** Data follows **
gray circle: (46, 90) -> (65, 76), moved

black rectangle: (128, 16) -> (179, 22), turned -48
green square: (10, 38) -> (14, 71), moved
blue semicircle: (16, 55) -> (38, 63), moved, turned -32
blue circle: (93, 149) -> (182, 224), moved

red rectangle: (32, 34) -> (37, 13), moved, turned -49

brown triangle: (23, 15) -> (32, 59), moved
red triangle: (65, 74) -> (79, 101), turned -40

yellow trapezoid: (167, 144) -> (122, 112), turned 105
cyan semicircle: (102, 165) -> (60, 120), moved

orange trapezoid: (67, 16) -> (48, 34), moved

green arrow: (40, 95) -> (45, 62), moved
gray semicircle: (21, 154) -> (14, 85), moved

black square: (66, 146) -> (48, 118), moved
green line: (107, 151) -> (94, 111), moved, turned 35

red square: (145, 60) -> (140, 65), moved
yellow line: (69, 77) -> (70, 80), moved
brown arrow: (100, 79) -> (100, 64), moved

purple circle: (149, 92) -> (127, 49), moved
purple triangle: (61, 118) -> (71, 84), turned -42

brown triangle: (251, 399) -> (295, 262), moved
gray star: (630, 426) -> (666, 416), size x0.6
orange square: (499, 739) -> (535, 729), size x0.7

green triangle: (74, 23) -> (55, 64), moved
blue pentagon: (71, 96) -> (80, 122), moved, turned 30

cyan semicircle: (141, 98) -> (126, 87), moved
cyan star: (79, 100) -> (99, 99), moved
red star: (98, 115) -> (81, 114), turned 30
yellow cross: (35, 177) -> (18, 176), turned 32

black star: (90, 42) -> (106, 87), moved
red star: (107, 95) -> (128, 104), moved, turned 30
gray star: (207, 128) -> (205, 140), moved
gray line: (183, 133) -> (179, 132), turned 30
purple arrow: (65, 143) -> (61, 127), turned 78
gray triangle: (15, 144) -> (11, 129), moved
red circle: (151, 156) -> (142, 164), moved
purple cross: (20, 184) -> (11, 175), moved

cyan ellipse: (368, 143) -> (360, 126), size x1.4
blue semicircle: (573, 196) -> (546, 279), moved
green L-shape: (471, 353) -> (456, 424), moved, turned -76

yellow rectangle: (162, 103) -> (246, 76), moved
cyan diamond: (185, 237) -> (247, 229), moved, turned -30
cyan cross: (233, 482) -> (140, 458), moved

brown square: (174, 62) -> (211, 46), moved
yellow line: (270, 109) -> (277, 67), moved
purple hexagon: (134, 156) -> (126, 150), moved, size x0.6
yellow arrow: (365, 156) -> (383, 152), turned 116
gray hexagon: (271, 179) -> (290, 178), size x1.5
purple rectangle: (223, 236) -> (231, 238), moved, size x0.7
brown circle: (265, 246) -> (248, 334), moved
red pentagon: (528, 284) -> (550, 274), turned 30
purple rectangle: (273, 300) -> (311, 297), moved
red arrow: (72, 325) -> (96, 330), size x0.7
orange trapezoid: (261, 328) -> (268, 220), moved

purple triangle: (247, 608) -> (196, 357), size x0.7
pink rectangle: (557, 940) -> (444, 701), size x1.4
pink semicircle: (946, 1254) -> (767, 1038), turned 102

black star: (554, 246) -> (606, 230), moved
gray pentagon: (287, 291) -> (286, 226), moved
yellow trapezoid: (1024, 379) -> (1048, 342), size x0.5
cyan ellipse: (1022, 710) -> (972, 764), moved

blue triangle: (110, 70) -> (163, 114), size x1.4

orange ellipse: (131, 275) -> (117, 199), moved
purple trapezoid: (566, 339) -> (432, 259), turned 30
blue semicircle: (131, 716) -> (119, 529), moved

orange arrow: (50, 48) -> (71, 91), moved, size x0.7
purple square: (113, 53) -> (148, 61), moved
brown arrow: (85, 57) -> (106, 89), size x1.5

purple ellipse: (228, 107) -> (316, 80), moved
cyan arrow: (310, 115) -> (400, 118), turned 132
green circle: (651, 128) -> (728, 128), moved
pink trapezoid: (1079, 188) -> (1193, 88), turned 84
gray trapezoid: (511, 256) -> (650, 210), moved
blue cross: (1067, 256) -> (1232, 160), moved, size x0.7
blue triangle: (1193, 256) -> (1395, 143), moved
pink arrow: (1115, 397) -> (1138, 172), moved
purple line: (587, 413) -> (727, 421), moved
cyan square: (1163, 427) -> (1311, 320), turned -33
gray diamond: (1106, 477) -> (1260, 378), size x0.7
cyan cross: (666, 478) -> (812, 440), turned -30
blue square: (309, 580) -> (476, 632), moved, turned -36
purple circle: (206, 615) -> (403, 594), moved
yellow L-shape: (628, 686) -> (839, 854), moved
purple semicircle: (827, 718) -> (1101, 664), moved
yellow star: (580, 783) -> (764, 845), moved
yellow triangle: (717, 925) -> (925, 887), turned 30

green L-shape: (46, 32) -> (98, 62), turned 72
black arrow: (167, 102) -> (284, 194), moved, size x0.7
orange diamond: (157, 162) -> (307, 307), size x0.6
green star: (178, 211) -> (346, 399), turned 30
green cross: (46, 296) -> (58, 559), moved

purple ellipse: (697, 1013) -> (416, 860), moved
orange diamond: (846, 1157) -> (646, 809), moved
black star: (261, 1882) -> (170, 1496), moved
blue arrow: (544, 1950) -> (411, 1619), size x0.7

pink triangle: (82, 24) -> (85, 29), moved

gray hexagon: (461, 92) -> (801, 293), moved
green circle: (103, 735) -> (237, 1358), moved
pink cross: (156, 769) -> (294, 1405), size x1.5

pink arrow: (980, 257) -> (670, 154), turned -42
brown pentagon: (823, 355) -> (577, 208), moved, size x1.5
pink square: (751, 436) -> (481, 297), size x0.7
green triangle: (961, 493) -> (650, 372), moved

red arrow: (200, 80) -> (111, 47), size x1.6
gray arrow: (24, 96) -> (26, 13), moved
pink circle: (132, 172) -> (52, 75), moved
** End of Data **
_What you are asked to do:_
Search the data for "trapezoid". Copy each line that has it.

_Written response:_
yellow trapezoid: (167, 144) -> (122, 112), turned 105
orange trapezoid: (67, 16) -> (48, 34), moved
orange trapezoid: (261, 328) -> (268, 220), moved
yellow trapezoid: (1024, 379) -> (1048, 342), size x0.5
purple trapezoid: (566, 339) -> (432, 259), turned 30
pink trapezoid: (1079, 188) -> (1193, 88), turned 84
gray trapezoid: (511, 256) -> (650, 210), moved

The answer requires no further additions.